→ **SOURCE INFORMATION**:

•••

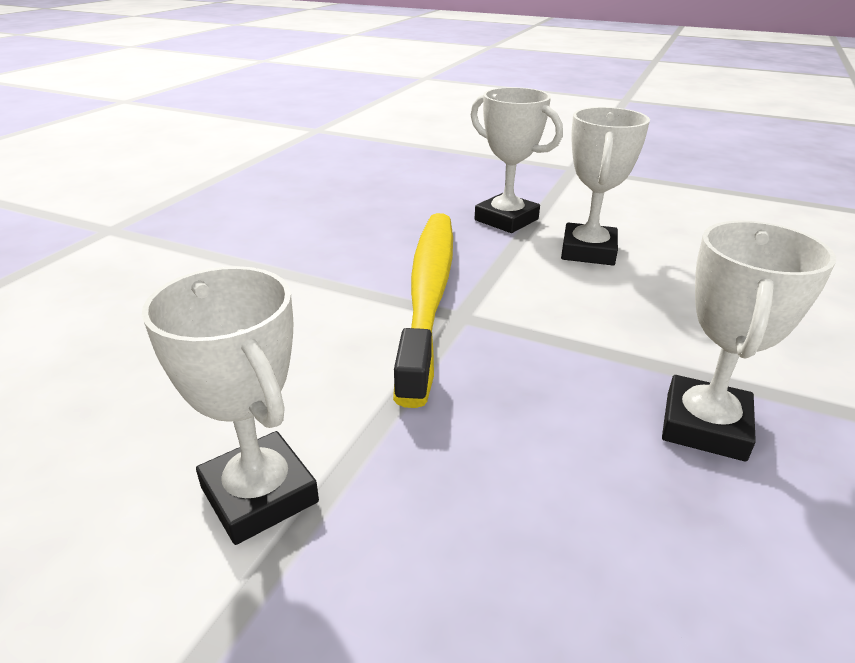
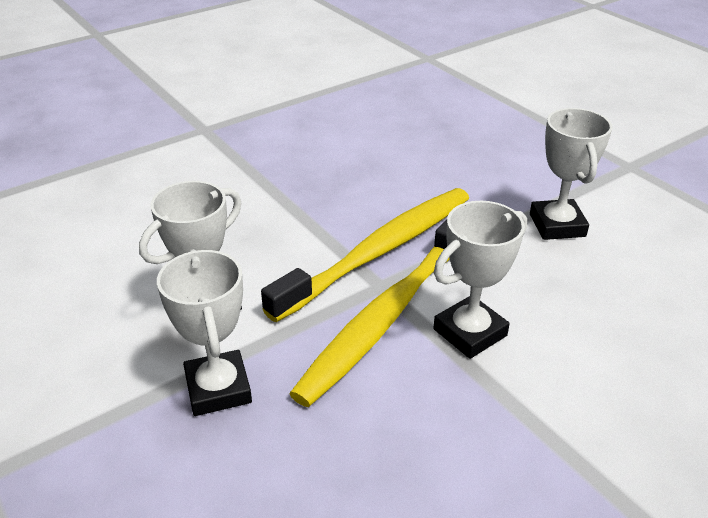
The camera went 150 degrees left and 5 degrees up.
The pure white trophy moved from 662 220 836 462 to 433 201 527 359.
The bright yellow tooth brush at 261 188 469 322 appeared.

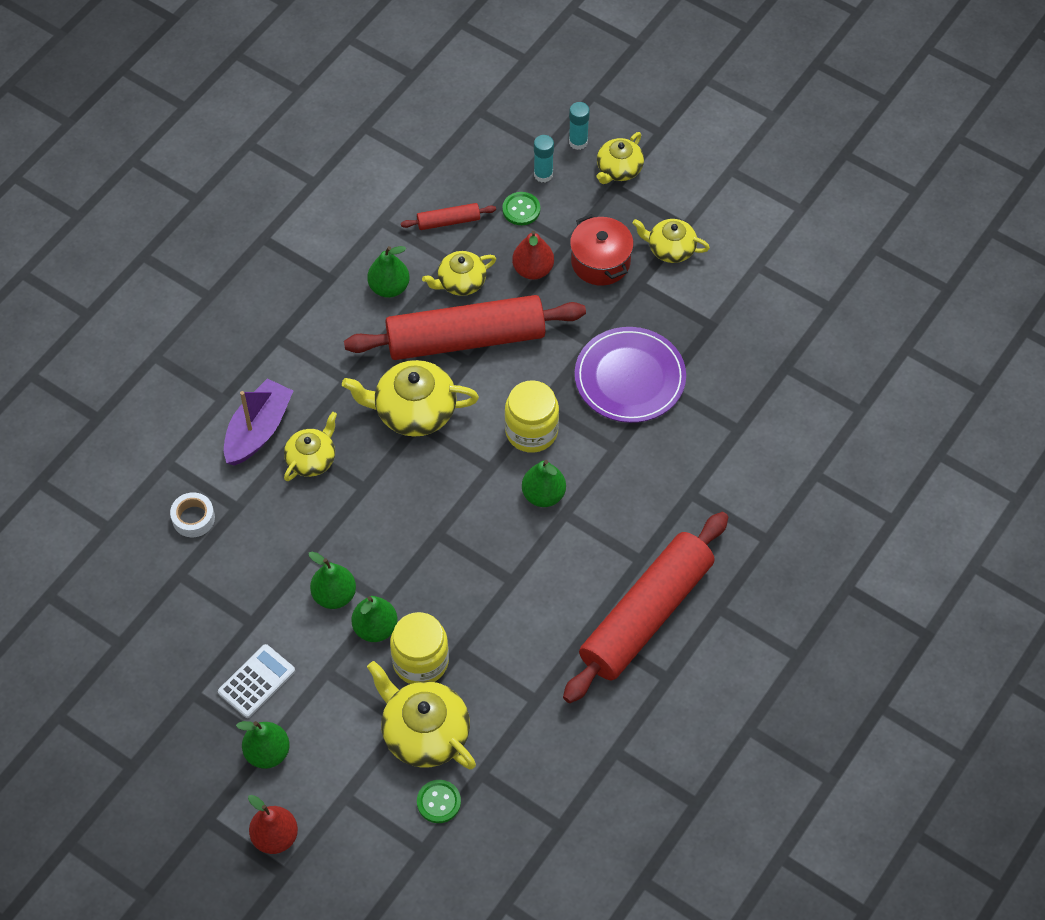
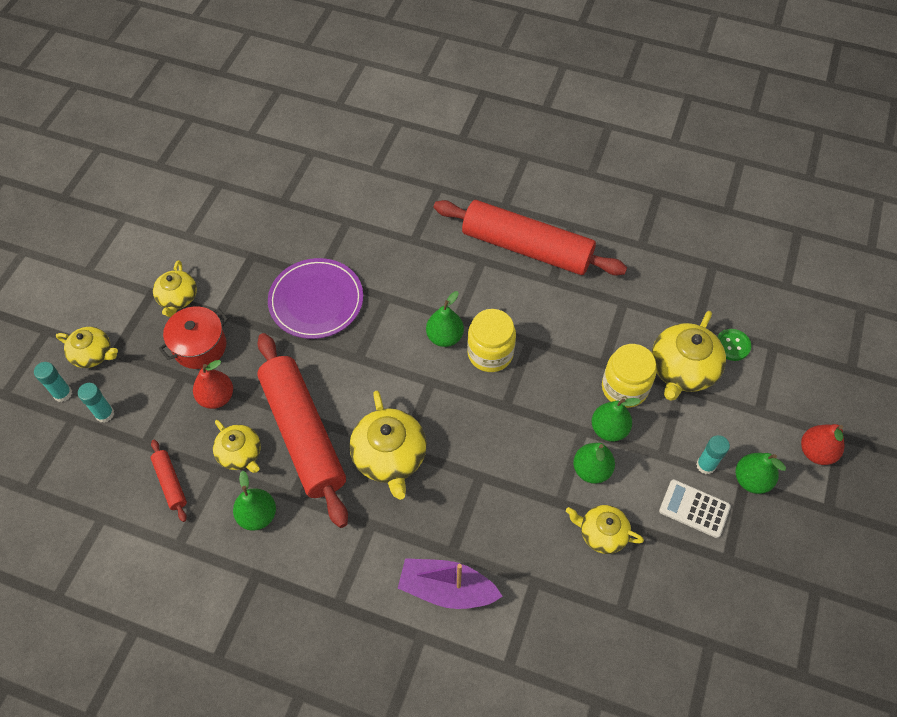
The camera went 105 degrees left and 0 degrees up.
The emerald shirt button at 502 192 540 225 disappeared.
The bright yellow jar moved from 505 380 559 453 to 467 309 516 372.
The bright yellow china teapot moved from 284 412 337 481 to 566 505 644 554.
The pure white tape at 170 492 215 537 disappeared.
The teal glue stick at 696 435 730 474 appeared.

•••

→ **WORK ORDER**: Quote only the lines that start at the line holding "The pure white trophy" and end at the last line of the entries, including both of those lines, and omit every picture.

→ **EXERCISE SOLUTION**:
The pure white trophy moved from 662 220 836 462 to 433 201 527 359.
The bright yellow tooth brush at 261 188 469 322 appeared.

The camera went 105 degrees left and 0 degrees up.
The emerald shirt button at 502 192 540 225 disappeared.
The bright yellow jar moved from 505 380 559 453 to 467 309 516 372.
The bright yellow china teapot moved from 284 412 337 481 to 566 505 644 554.
The pure white tape at 170 492 215 537 disappeared.
The teal glue stick at 696 435 730 474 appeared.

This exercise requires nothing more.